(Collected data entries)

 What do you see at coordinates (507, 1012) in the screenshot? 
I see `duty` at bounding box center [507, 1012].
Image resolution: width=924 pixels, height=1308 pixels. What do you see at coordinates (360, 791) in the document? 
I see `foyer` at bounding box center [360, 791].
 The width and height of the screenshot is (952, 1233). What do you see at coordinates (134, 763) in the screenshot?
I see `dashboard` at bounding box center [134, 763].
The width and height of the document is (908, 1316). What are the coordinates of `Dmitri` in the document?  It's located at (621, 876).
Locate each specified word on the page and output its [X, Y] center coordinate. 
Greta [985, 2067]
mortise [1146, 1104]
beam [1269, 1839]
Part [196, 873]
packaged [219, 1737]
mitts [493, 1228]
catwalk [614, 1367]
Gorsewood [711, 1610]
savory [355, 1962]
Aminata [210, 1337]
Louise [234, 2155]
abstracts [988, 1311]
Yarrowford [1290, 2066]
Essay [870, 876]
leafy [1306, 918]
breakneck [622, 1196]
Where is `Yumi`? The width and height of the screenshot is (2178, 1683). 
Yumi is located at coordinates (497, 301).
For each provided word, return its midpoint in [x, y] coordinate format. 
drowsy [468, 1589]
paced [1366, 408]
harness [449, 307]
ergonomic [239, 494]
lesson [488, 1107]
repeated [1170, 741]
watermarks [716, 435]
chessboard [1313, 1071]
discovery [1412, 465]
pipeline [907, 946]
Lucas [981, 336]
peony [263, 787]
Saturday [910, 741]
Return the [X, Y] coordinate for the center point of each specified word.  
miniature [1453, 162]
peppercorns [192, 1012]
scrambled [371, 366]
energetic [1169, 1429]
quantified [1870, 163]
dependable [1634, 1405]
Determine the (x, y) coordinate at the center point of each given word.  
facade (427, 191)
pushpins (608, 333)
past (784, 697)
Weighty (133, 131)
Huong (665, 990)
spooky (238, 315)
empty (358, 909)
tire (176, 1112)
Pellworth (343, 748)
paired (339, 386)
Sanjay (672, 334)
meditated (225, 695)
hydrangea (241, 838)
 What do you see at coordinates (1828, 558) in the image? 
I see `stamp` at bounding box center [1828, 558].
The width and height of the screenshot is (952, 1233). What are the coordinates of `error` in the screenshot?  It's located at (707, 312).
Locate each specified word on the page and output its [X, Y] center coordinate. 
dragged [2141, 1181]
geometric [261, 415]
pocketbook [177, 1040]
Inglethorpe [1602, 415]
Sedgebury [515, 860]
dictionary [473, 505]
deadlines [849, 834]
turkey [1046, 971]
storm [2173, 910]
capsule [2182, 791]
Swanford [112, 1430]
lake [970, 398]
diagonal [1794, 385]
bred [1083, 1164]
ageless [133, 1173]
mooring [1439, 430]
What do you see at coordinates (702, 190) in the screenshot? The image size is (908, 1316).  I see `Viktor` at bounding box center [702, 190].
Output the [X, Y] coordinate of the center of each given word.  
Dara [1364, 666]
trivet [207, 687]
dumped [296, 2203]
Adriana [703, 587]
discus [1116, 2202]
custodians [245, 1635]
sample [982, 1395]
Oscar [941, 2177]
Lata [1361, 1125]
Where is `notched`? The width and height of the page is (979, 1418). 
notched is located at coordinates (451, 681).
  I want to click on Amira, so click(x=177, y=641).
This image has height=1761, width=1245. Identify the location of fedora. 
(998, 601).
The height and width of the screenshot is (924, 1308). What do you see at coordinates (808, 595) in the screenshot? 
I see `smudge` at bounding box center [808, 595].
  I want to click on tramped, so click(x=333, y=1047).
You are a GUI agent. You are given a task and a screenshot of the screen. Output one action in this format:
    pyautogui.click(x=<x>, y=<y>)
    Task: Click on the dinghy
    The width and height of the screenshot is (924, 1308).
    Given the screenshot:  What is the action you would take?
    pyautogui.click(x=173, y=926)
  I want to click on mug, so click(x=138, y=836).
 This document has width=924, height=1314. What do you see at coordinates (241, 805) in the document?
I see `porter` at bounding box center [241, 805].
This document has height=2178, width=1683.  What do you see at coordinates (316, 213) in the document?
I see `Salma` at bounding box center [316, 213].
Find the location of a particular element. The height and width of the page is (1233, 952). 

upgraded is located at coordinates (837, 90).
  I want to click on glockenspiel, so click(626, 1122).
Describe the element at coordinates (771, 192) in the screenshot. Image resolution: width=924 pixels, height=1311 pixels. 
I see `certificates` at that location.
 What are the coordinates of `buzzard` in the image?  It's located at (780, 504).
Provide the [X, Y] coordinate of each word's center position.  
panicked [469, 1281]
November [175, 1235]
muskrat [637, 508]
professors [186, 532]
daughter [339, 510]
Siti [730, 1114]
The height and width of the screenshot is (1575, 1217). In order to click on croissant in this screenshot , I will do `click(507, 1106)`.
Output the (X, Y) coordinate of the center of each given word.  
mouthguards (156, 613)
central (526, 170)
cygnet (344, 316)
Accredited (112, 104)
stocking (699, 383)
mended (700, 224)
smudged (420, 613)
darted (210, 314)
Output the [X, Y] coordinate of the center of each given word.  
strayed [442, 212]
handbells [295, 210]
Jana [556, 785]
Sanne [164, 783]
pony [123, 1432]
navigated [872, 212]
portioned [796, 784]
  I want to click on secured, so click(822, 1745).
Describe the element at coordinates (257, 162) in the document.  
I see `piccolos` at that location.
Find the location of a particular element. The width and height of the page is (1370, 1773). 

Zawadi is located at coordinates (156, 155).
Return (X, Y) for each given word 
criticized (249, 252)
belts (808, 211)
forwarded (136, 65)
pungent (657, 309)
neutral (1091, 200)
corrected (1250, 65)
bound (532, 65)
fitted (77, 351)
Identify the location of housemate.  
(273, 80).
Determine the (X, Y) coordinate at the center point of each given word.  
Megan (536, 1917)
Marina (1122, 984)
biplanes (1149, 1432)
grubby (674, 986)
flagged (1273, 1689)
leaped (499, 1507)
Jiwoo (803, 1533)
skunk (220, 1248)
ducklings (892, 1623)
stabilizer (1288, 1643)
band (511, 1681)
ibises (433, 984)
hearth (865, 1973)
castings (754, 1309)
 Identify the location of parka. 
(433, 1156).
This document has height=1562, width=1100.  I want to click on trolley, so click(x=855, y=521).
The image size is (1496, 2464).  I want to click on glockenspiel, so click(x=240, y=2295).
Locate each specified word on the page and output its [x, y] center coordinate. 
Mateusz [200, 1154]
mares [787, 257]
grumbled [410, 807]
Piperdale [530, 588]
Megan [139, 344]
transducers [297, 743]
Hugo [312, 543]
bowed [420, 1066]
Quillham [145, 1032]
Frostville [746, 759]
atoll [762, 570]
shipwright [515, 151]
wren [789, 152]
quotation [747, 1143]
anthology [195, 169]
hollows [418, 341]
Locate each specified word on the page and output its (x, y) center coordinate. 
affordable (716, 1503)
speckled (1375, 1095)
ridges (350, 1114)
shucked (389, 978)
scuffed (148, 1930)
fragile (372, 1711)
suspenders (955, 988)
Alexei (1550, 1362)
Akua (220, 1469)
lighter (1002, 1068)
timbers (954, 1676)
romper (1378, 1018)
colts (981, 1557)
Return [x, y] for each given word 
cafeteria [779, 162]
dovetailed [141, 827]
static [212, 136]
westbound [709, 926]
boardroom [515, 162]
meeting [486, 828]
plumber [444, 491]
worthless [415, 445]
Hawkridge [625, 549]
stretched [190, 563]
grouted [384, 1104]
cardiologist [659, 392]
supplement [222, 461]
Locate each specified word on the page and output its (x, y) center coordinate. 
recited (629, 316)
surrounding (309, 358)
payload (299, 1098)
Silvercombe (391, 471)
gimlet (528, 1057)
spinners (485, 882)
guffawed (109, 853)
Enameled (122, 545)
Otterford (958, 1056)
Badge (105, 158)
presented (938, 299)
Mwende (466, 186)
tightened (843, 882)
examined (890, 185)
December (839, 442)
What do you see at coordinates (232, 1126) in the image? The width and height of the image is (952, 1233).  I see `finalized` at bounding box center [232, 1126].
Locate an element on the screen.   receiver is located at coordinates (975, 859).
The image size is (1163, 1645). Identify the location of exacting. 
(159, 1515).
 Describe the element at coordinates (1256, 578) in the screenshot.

# DO THIS
Please update the stretch of rows that opens with the line containing "Badge (105, 158)" and closes with the last row, replacing "image" with "page" and changing nothing else. Return only those rows.

# ANSWER TO THIS TASK
Badge (105, 158)
presented (938, 299)
Mwende (466, 186)
tightened (843, 882)
examined (890, 185)
December (839, 442)
What do you see at coordinates (232, 1126) in the page? The width and height of the page is (952, 1233).  I see `finalized` at bounding box center [232, 1126].
Locate an element on the screen.   receiver is located at coordinates (975, 859).
The page size is (1163, 1645). Identify the location of exacting. 
(159, 1515).
 Describe the element at coordinates (1256, 578) in the screenshot.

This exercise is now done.